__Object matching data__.
━━━━━━━━━━
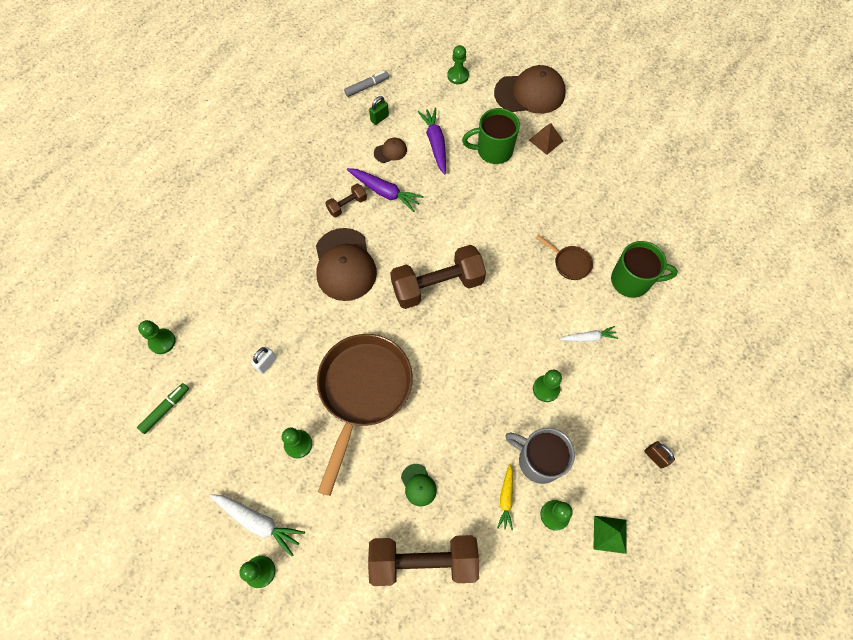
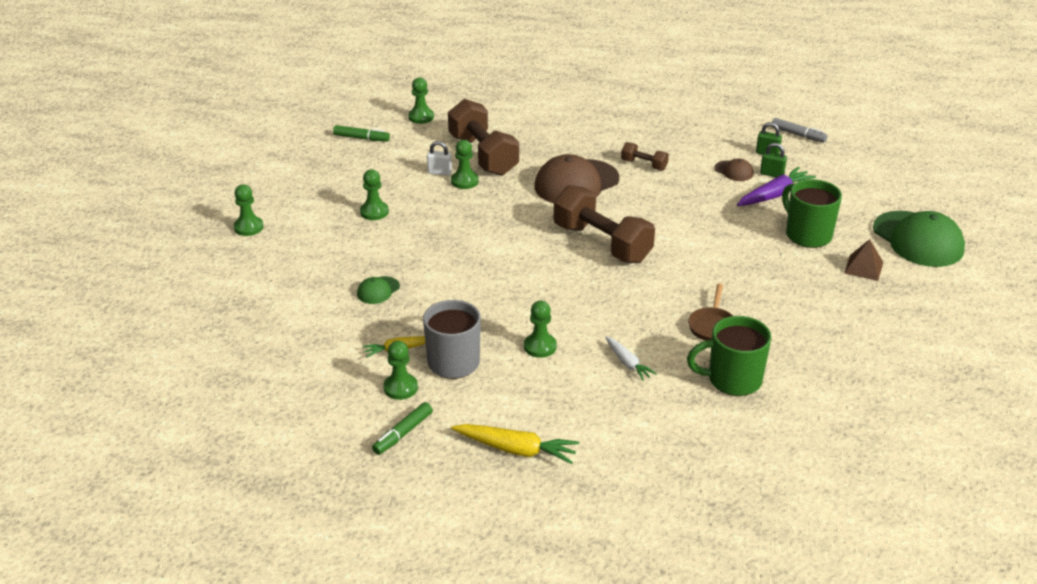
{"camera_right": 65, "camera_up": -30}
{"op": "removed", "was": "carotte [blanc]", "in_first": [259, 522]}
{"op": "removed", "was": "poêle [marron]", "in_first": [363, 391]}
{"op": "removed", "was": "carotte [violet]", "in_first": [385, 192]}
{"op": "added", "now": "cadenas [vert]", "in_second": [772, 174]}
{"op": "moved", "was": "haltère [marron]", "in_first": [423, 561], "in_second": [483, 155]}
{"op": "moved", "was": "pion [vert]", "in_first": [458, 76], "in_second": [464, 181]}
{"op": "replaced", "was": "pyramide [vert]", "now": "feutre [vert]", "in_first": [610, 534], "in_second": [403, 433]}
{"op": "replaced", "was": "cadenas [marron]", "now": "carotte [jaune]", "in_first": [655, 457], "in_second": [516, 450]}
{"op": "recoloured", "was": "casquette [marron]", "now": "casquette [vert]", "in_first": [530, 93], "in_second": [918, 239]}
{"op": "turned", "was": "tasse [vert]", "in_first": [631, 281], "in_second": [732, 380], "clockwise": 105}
━━━━━━━━━━
__Exercise__. For this exercise, copy the entries above exactly and skip any picture.

__Answer to the exercise__.
{"camera_right": 65, "camera_up": -30}
{"op": "removed", "was": "carotte [blanc]", "in_first": [259, 522]}
{"op": "removed", "was": "poêle [marron]", "in_first": [363, 391]}
{"op": "removed", "was": "carotte [violet]", "in_first": [385, 192]}
{"op": "added", "now": "cadenas [vert]", "in_second": [772, 174]}
{"op": "moved", "was": "haltère [marron]", "in_first": [423, 561], "in_second": [483, 155]}
{"op": "moved", "was": "pion [vert]", "in_first": [458, 76], "in_second": [464, 181]}
{"op": "replaced", "was": "pyramide [vert]", "now": "feutre [vert]", "in_first": [610, 534], "in_second": [403, 433]}
{"op": "replaced", "was": "cadenas [marron]", "now": "carotte [jaune]", "in_first": [655, 457], "in_second": [516, 450]}
{"op": "recoloured", "was": "casquette [marron]", "now": "casquette [vert]", "in_first": [530, 93], "in_second": [918, 239]}
{"op": "turned", "was": "tasse [vert]", "in_first": [631, 281], "in_second": [732, 380], "clockwise": 105}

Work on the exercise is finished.